START Provided records
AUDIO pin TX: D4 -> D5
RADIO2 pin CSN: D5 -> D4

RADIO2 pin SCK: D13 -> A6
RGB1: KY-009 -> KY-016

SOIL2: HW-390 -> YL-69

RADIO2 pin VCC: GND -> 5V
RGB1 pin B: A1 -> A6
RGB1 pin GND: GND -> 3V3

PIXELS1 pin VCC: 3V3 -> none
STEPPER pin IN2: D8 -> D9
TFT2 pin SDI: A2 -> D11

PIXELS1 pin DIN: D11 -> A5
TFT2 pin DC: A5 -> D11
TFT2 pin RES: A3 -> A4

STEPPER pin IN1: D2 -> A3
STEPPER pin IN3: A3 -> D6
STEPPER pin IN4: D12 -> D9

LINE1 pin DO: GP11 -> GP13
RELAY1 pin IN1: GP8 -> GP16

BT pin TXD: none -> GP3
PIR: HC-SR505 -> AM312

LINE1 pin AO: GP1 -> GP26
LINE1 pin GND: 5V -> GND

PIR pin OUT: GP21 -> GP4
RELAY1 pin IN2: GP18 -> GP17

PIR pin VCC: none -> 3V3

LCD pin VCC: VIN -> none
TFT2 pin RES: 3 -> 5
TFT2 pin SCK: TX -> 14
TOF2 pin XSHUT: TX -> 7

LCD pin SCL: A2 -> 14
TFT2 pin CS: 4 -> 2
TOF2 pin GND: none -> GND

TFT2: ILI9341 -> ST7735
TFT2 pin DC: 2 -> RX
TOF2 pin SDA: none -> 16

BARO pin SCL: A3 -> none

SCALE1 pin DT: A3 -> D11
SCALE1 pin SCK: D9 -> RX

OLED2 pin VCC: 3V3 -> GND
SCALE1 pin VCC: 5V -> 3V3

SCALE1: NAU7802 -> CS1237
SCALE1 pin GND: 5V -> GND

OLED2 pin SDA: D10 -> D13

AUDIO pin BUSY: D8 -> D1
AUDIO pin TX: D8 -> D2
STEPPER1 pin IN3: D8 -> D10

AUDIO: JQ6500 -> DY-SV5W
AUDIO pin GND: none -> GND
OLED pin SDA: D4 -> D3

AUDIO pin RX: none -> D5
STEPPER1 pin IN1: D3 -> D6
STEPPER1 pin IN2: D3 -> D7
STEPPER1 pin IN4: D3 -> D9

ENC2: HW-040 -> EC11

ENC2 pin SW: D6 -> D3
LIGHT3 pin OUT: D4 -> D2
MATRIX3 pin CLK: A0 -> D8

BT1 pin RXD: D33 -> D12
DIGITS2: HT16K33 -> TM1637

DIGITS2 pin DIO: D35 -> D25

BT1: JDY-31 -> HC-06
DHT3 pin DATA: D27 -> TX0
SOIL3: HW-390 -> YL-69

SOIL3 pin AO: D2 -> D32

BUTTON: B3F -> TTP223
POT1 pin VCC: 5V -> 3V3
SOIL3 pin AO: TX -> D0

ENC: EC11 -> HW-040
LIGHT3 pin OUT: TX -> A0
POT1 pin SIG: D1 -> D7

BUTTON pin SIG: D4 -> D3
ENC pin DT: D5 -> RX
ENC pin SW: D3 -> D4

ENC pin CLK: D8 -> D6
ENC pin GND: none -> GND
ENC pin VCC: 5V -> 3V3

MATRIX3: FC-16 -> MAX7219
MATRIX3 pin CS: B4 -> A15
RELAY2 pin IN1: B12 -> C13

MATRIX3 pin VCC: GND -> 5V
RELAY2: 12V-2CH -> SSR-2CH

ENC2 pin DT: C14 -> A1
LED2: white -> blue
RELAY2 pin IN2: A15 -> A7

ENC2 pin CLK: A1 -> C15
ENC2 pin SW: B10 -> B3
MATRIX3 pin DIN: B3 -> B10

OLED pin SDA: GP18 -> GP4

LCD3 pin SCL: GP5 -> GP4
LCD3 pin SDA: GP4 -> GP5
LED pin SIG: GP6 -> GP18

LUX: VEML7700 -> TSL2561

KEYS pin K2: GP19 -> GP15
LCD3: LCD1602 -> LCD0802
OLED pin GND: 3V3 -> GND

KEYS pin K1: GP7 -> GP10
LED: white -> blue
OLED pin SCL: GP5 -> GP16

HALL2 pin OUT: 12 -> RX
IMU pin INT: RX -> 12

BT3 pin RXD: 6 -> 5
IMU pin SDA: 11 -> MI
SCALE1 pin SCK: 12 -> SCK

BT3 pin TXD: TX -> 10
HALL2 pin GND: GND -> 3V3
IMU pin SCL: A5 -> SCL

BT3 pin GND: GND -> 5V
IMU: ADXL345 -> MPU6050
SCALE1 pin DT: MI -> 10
END Provided records
* _Requirement_
Repeat the full set of records exactly.

* _Answer to this exercise_
AUDIO pin TX: D4 -> D5
RADIO2 pin CSN: D5 -> D4

RADIO2 pin SCK: D13 -> A6
RGB1: KY-009 -> KY-016

SOIL2: HW-390 -> YL-69

RADIO2 pin VCC: GND -> 5V
RGB1 pin B: A1 -> A6
RGB1 pin GND: GND -> 3V3

PIXELS1 pin VCC: 3V3 -> none
STEPPER pin IN2: D8 -> D9
TFT2 pin SDI: A2 -> D11

PIXELS1 pin DIN: D11 -> A5
TFT2 pin DC: A5 -> D11
TFT2 pin RES: A3 -> A4

STEPPER pin IN1: D2 -> A3
STEPPER pin IN3: A3 -> D6
STEPPER pin IN4: D12 -> D9

LINE1 pin DO: GP11 -> GP13
RELAY1 pin IN1: GP8 -> GP16

BT pin TXD: none -> GP3
PIR: HC-SR505 -> AM312

LINE1 pin AO: GP1 -> GP26
LINE1 pin GND: 5V -> GND

PIR pin OUT: GP21 -> GP4
RELAY1 pin IN2: GP18 -> GP17

PIR pin VCC: none -> 3V3

LCD pin VCC: VIN -> none
TFT2 pin RES: 3 -> 5
TFT2 pin SCK: TX -> 14
TOF2 pin XSHUT: TX -> 7

LCD pin SCL: A2 -> 14
TFT2 pin CS: 4 -> 2
TOF2 pin GND: none -> GND

TFT2: ILI9341 -> ST7735
TFT2 pin DC: 2 -> RX
TOF2 pin SDA: none -> 16

BARO pin SCL: A3 -> none

SCALE1 pin DT: A3 -> D11
SCALE1 pin SCK: D9 -> RX

OLED2 pin VCC: 3V3 -> GND
SCALE1 pin VCC: 5V -> 3V3

SCALE1: NAU7802 -> CS1237
SCALE1 pin GND: 5V -> GND

OLED2 pin SDA: D10 -> D13

AUDIO pin BUSY: D8 -> D1
AUDIO pin TX: D8 -> D2
STEPPER1 pin IN3: D8 -> D10

AUDIO: JQ6500 -> DY-SV5W
AUDIO pin GND: none -> GND
OLED pin SDA: D4 -> D3

AUDIO pin RX: none -> D5
STEPPER1 pin IN1: D3 -> D6
STEPPER1 pin IN2: D3 -> D7
STEPPER1 pin IN4: D3 -> D9

ENC2: HW-040 -> EC11

ENC2 pin SW: D6 -> D3
LIGHT3 pin OUT: D4 -> D2
MATRIX3 pin CLK: A0 -> D8

BT1 pin RXD: D33 -> D12
DIGITS2: HT16K33 -> TM1637

DIGITS2 pin DIO: D35 -> D25

BT1: JDY-31 -> HC-06
DHT3 pin DATA: D27 -> TX0
SOIL3: HW-390 -> YL-69

SOIL3 pin AO: D2 -> D32

BUTTON: B3F -> TTP223
POT1 pin VCC: 5V -> 3V3
SOIL3 pin AO: TX -> D0

ENC: EC11 -> HW-040
LIGHT3 pin OUT: TX -> A0
POT1 pin SIG: D1 -> D7

BUTTON pin SIG: D4 -> D3
ENC pin DT: D5 -> RX
ENC pin SW: D3 -> D4

ENC pin CLK: D8 -> D6
ENC pin GND: none -> GND
ENC pin VCC: 5V -> 3V3

MATRIX3: FC-16 -> MAX7219
MATRIX3 pin CS: B4 -> A15
RELAY2 pin IN1: B12 -> C13

MATRIX3 pin VCC: GND -> 5V
RELAY2: 12V-2CH -> SSR-2CH

ENC2 pin DT: C14 -> A1
LED2: white -> blue
RELAY2 pin IN2: A15 -> A7

ENC2 pin CLK: A1 -> C15
ENC2 pin SW: B10 -> B3
MATRIX3 pin DIN: B3 -> B10

OLED pin SDA: GP18 -> GP4

LCD3 pin SCL: GP5 -> GP4
LCD3 pin SDA: GP4 -> GP5
LED pin SIG: GP6 -> GP18

LUX: VEML7700 -> TSL2561

KEYS pin K2: GP19 -> GP15
LCD3: LCD1602 -> LCD0802
OLED pin GND: 3V3 -> GND

KEYS pin K1: GP7 -> GP10
LED: white -> blue
OLED pin SCL: GP5 -> GP16

HALL2 pin OUT: 12 -> RX
IMU pin INT: RX -> 12

BT3 pin RXD: 6 -> 5
IMU pin SDA: 11 -> MI
SCALE1 pin SCK: 12 -> SCK

BT3 pin TXD: TX -> 10
HALL2 pin GND: GND -> 3V3
IMU pin SCL: A5 -> SCL

BT3 pin GND: GND -> 5V
IMU: ADXL345 -> MPU6050
SCALE1 pin DT: MI -> 10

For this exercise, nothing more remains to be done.